[DATA TO USE — start]
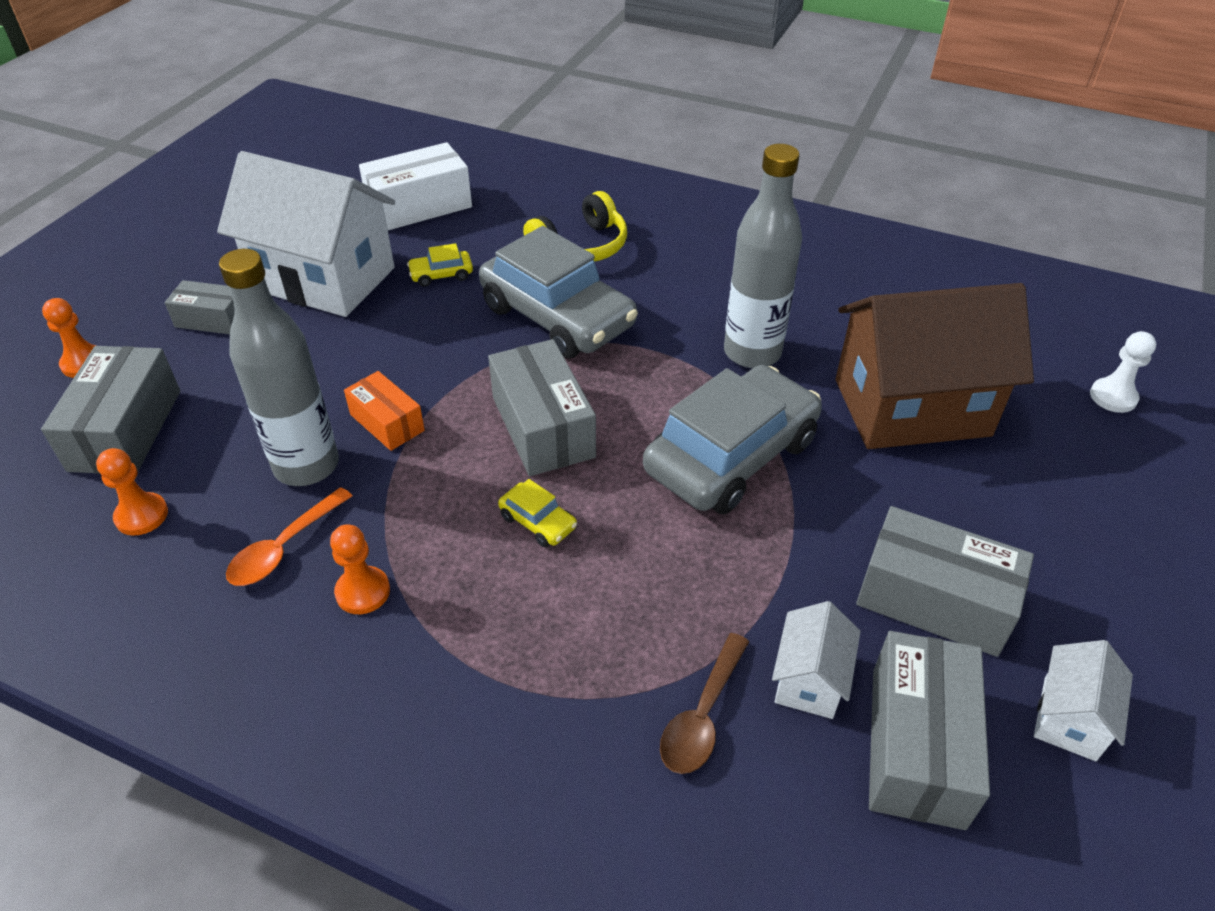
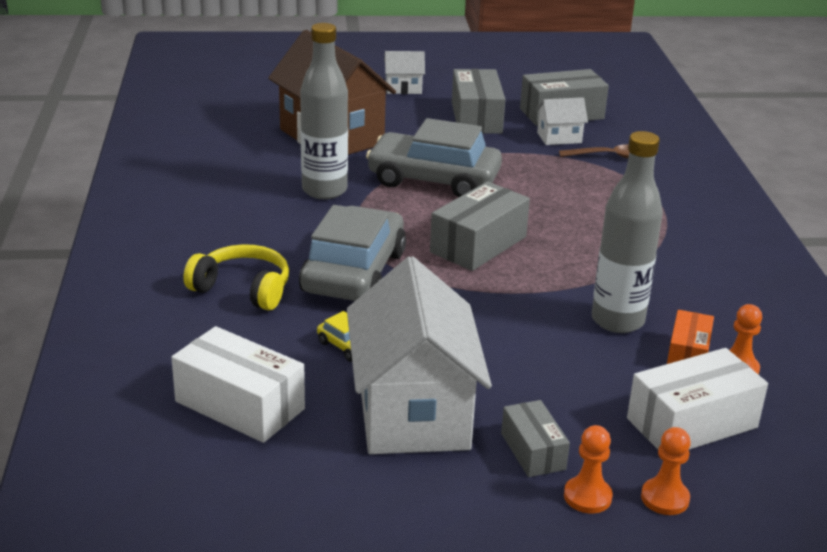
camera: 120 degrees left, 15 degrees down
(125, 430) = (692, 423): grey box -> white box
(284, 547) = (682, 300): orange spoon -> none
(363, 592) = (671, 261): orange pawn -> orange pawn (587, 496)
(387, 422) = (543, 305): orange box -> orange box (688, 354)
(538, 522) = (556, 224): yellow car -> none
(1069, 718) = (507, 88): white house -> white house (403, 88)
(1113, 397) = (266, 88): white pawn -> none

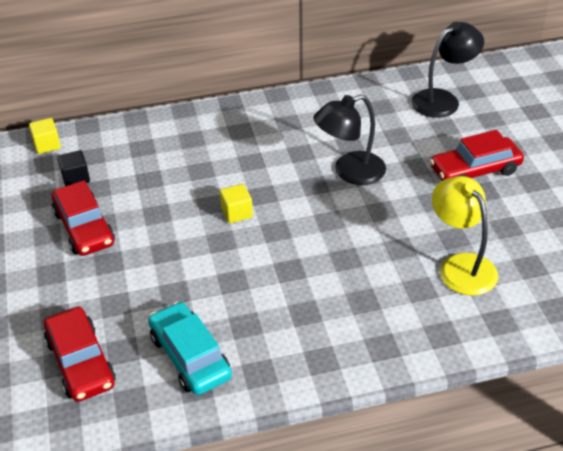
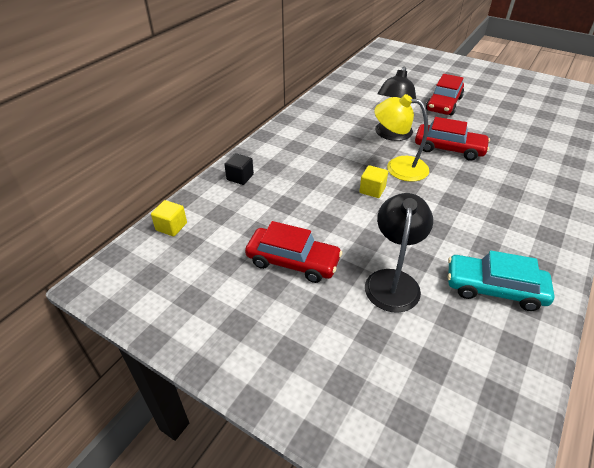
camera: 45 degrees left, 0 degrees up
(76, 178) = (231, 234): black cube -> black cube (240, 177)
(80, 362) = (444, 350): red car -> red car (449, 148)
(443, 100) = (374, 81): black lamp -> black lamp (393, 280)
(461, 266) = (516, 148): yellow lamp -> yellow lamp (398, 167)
[DATA TO USE — finish]
Quote exactly the line containing "(76, 178) = (231, 234): black" and every later line through the end of the listing, and no other lines.

(76, 178) = (231, 234): black cube -> black cube (240, 177)
(80, 362) = (444, 350): red car -> red car (449, 148)
(443, 100) = (374, 81): black lamp -> black lamp (393, 280)
(461, 266) = (516, 148): yellow lamp -> yellow lamp (398, 167)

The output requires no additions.